> _WHAT THE TASK REQUIRES_
Exclude the pictures, then quote exactly the lines from the one holding "U3 pin DI: MOSI -> CS" through the last line of the records.

> _EXERCISE DATA_
┌──

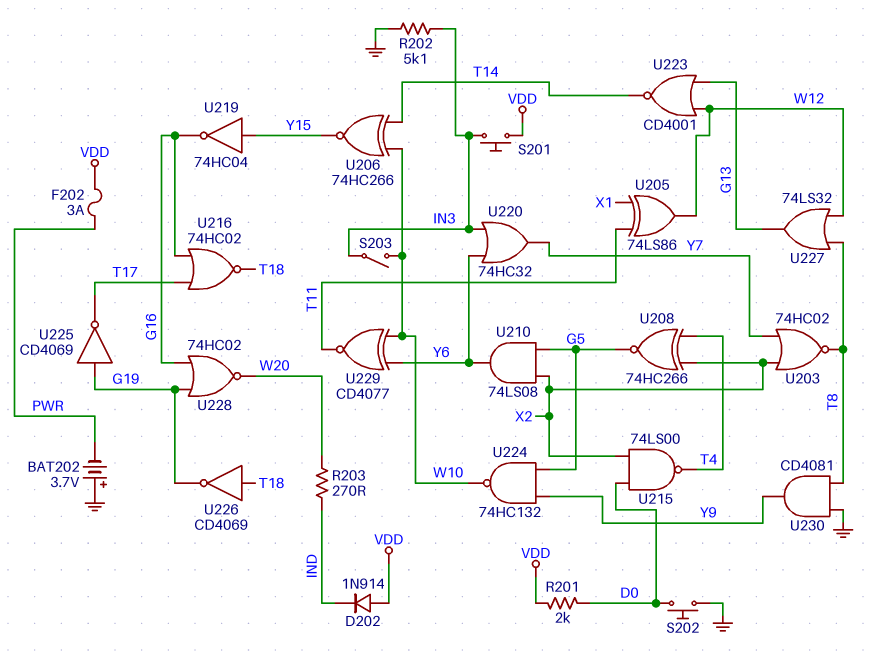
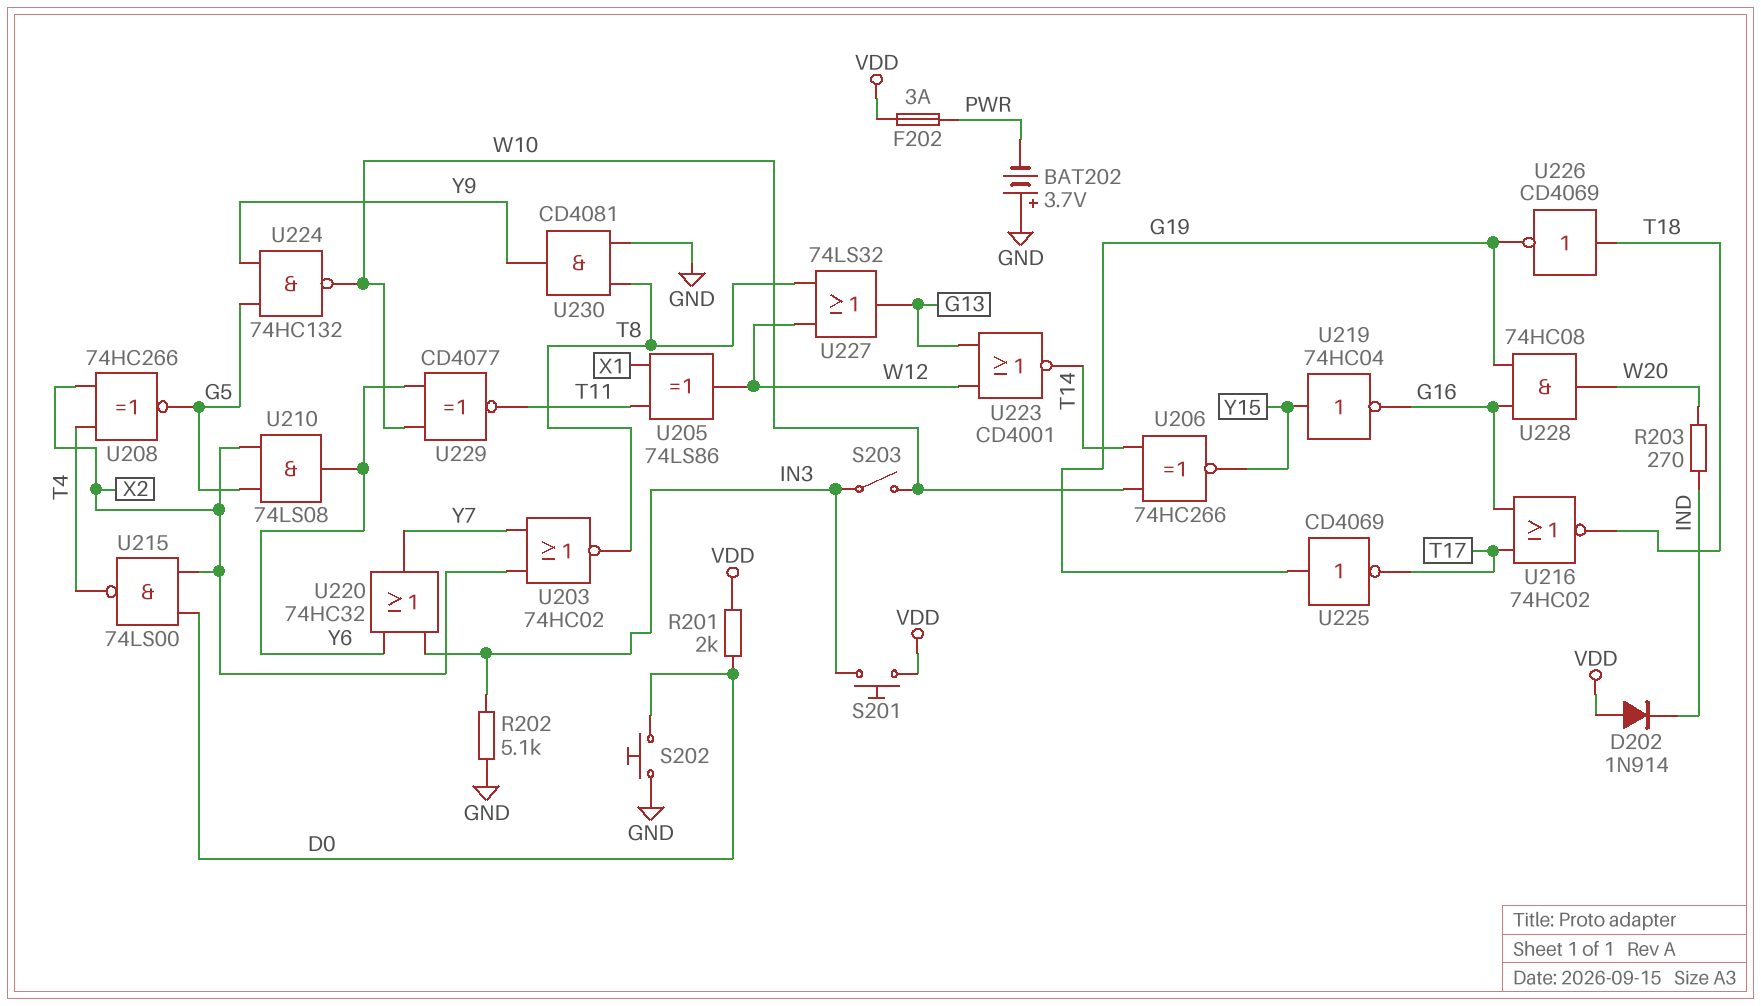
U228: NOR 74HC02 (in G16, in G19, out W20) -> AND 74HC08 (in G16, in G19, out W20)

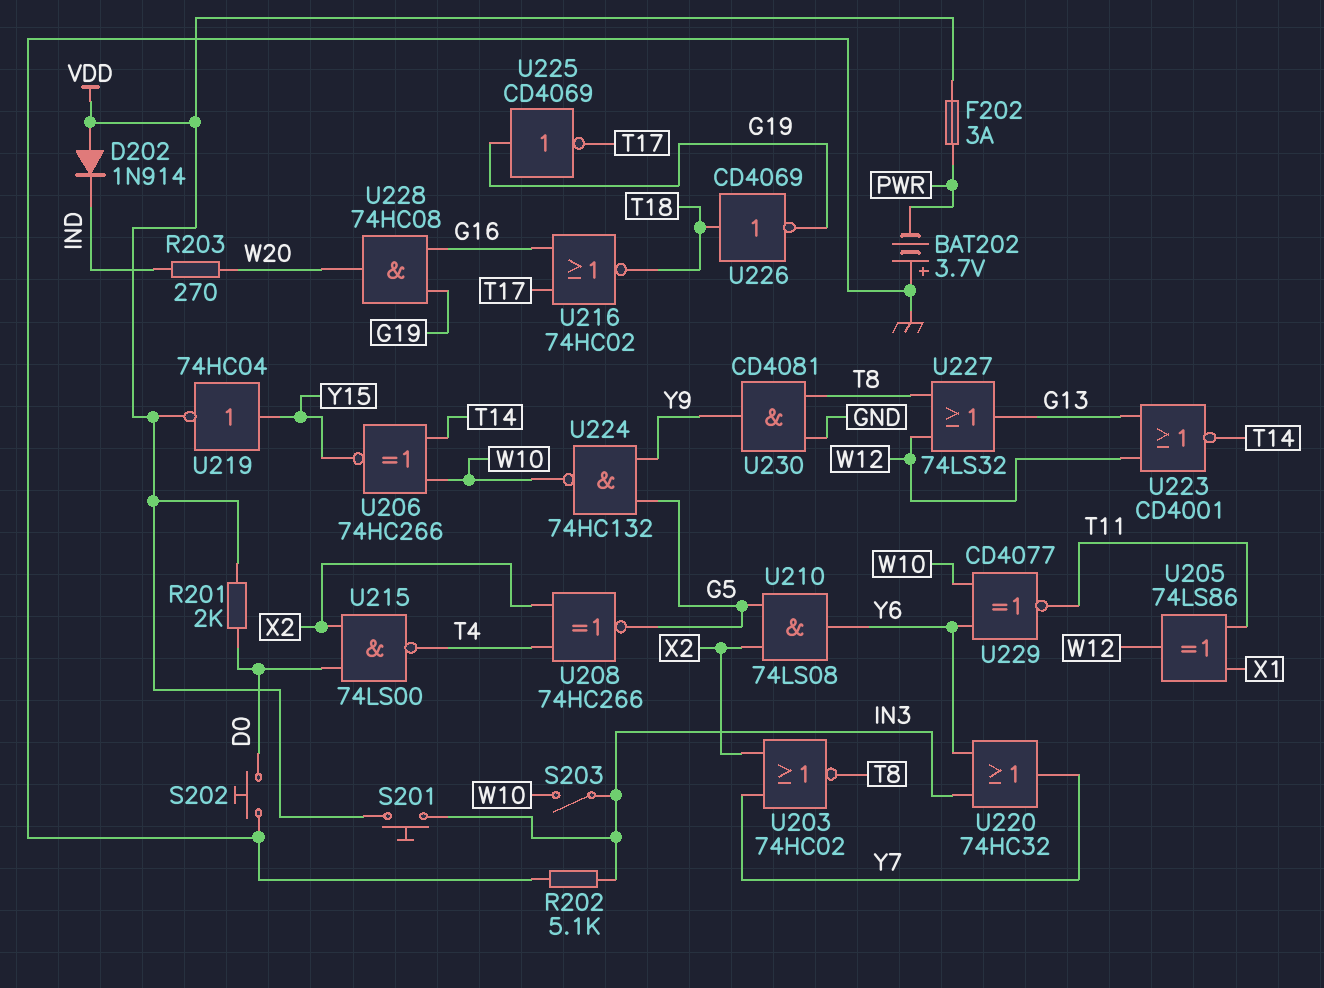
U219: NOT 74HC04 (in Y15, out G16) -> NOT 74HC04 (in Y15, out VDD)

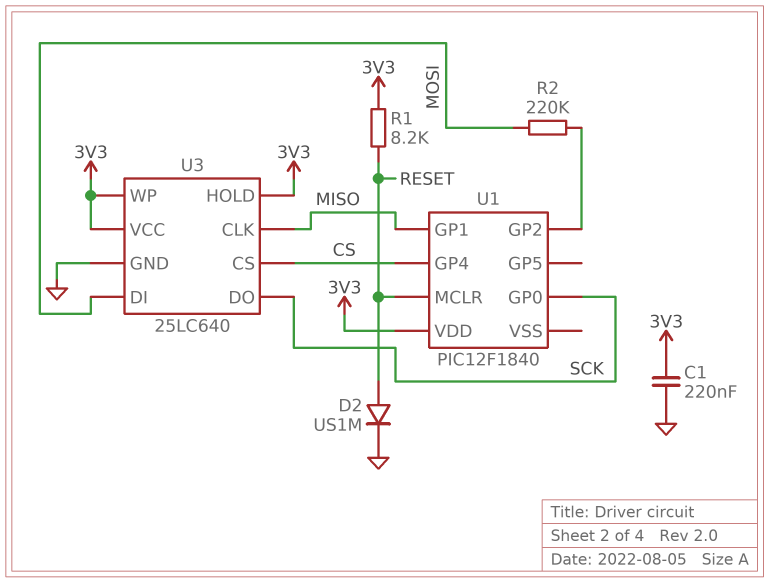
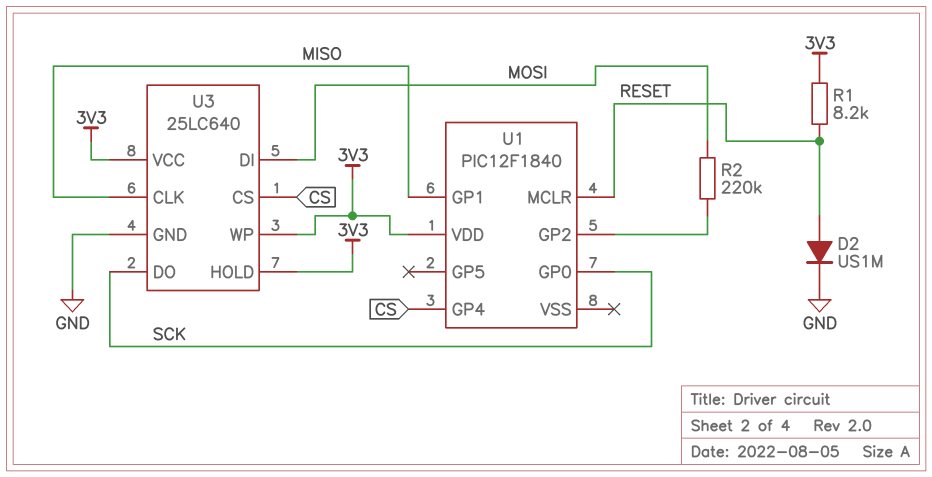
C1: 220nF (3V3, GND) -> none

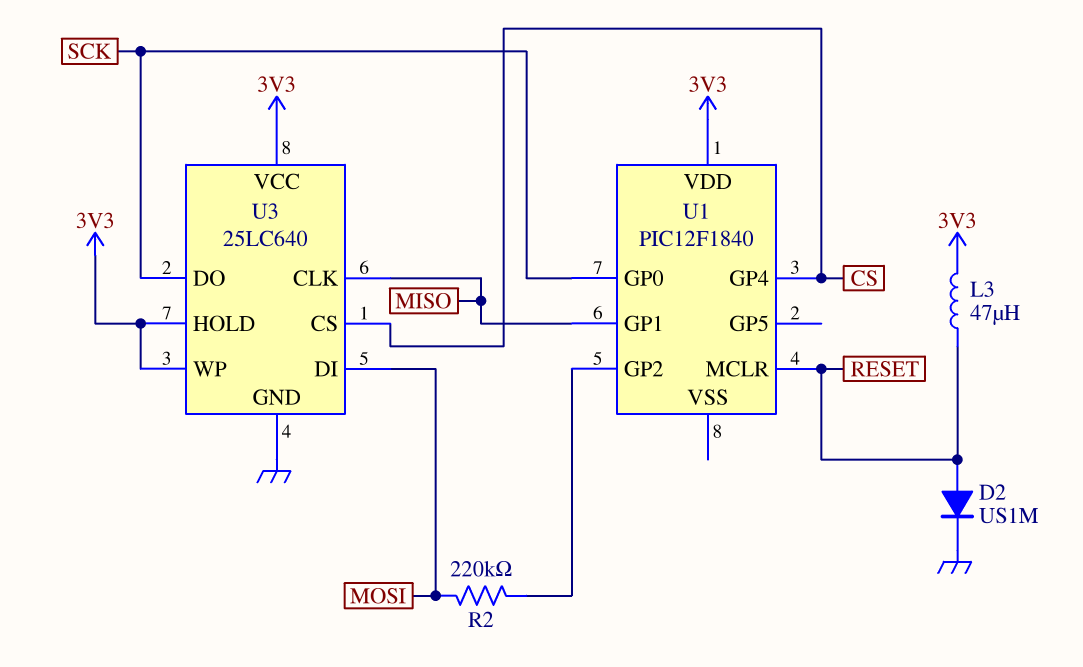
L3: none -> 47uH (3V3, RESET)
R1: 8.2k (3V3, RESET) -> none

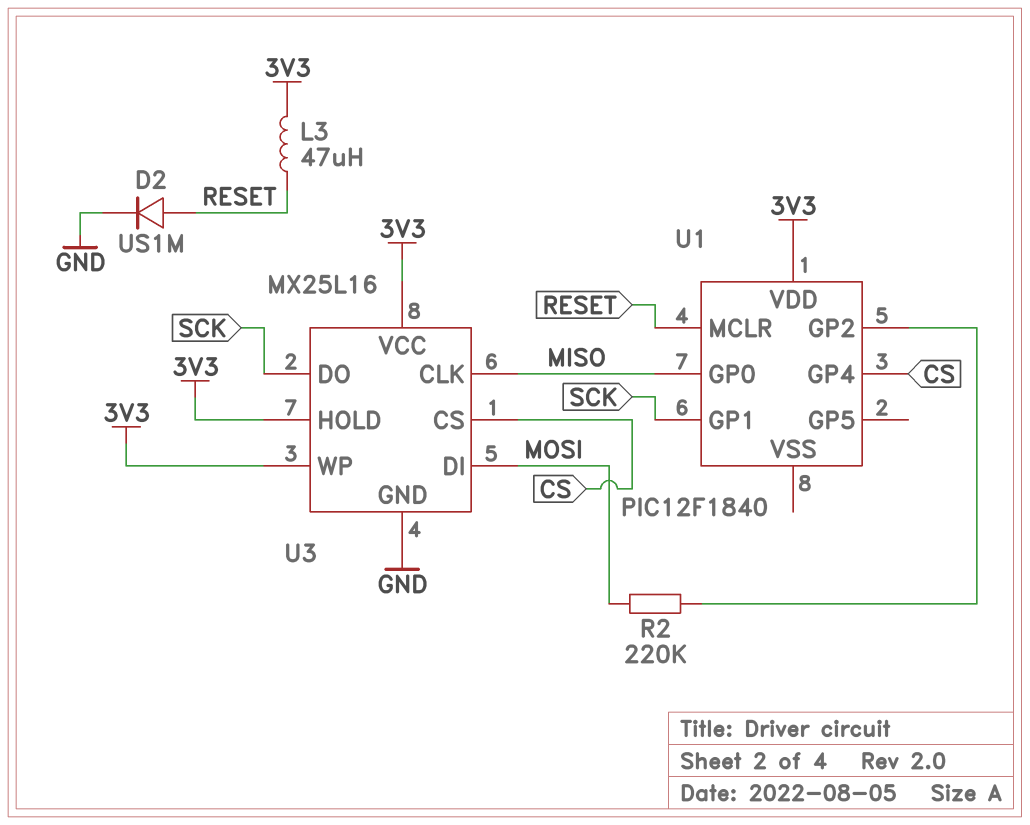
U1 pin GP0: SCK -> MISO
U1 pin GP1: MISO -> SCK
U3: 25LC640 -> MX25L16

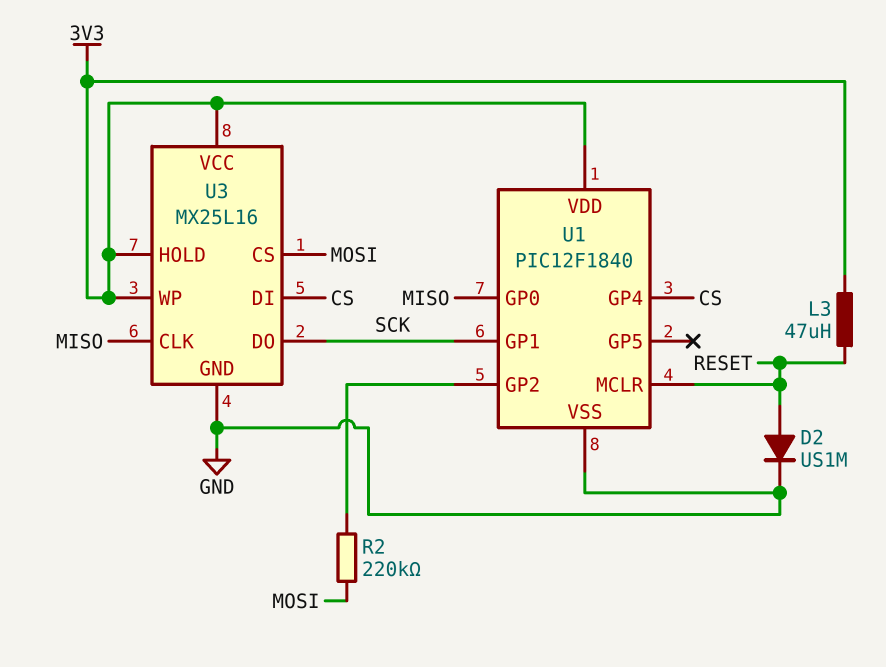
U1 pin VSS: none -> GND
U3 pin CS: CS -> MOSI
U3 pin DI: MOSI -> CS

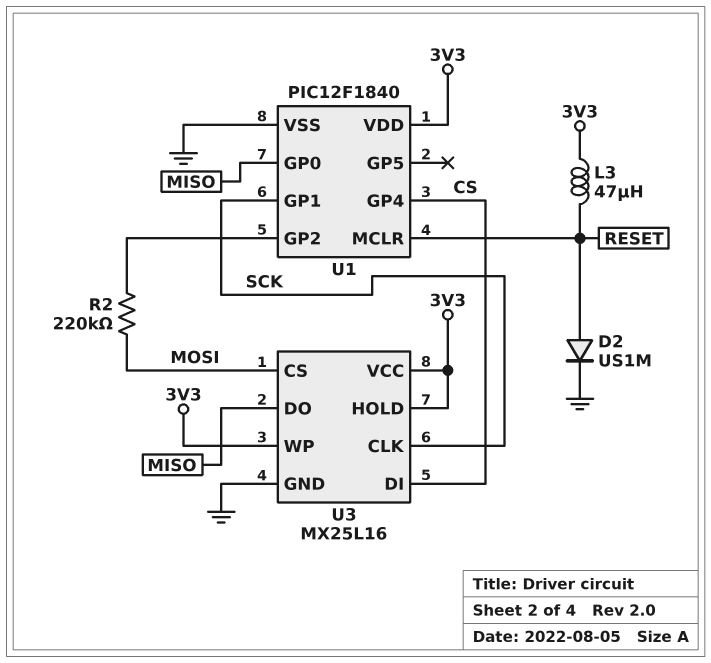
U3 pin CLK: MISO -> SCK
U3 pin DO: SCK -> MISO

└──

> _REPLY TO THE TASK_
U3 pin DI: MOSI -> CS

U3 pin CLK: MISO -> SCK
U3 pin DO: SCK -> MISO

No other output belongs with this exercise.